_What to produce_
Lines in the listing below containing the string "board" are to be identified and copied.

_Extracted data_

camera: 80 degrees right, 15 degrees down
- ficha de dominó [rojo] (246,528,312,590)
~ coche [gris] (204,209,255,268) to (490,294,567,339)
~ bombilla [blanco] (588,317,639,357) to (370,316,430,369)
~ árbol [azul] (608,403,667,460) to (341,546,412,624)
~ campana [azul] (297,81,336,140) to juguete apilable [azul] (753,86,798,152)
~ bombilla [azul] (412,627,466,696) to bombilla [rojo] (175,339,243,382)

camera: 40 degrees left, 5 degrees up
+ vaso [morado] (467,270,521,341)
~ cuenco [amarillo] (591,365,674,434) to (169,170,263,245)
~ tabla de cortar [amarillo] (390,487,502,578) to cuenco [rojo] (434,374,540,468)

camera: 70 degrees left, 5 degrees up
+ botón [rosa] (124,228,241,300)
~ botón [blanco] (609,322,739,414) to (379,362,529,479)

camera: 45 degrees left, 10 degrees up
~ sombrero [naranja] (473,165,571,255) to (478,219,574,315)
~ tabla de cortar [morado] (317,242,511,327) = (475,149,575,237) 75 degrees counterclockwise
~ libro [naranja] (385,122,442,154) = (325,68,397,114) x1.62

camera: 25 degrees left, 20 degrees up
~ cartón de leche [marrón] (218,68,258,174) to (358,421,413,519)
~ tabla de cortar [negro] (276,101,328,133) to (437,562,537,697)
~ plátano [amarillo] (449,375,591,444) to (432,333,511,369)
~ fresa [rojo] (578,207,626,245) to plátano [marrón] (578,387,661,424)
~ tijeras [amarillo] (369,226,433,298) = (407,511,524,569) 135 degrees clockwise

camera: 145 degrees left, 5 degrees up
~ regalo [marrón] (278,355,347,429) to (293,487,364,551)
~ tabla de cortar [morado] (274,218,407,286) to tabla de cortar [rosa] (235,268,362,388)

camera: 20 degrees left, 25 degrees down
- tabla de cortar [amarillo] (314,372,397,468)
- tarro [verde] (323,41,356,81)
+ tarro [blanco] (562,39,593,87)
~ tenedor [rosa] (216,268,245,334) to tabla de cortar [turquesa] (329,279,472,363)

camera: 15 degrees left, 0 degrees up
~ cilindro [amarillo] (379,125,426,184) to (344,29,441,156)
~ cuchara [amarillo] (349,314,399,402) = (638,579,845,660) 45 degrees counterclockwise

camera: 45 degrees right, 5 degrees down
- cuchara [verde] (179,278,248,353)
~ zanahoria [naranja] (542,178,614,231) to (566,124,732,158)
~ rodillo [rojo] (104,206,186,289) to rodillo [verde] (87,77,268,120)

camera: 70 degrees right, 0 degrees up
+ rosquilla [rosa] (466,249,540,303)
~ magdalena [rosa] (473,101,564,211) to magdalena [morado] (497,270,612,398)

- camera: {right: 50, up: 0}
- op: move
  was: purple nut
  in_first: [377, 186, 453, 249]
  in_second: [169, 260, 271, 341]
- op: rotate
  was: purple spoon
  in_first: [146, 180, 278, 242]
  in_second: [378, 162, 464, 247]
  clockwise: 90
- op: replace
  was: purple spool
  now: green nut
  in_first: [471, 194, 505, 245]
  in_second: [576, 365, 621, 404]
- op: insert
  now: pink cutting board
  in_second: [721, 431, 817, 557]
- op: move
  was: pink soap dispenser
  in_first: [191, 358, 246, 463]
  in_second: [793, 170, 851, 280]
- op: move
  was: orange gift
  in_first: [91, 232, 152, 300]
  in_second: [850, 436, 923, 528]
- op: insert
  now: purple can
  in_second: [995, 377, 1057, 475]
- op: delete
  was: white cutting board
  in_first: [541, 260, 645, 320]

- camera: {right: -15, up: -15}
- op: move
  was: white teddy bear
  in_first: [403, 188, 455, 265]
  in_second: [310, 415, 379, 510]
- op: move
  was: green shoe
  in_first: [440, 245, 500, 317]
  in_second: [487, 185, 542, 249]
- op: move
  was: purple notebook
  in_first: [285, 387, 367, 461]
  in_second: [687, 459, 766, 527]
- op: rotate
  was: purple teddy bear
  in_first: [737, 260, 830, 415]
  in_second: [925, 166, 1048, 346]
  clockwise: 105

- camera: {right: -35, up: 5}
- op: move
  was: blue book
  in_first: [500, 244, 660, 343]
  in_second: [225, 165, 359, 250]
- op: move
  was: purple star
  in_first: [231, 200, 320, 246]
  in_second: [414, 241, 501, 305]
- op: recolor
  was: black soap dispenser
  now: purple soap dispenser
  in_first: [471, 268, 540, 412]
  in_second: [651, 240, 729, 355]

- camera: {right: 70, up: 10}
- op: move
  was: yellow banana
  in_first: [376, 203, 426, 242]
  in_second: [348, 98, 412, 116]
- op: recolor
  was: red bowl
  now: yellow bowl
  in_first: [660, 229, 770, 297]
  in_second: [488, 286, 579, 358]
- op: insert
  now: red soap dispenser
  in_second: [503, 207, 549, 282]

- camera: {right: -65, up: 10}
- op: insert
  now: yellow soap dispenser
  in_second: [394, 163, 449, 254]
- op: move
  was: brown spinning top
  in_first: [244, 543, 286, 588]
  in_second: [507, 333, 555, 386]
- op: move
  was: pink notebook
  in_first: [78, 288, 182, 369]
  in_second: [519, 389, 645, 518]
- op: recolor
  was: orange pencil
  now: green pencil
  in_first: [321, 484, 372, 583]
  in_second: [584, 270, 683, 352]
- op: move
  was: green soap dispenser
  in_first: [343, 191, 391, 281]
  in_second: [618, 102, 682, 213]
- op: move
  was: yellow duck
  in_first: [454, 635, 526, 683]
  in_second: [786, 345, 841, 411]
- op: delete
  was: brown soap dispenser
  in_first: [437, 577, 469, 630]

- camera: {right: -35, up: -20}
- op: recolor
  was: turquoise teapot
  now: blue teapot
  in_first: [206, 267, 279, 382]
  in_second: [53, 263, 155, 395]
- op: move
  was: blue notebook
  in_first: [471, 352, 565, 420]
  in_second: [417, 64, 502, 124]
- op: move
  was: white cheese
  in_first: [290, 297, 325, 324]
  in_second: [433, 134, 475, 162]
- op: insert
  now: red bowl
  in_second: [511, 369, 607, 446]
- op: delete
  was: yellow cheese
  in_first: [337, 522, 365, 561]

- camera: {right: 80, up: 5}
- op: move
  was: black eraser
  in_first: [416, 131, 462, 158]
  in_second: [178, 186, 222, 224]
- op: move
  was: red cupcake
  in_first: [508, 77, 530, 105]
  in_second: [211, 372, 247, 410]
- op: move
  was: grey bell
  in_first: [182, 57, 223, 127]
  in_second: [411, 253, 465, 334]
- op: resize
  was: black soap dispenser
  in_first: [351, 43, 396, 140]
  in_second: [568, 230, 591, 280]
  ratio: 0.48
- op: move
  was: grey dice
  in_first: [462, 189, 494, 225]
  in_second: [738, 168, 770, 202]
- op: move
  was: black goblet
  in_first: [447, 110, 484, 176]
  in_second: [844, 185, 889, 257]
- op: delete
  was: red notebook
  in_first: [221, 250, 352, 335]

_Response for this exercise_
  now: pink cutting board
  was: white cutting board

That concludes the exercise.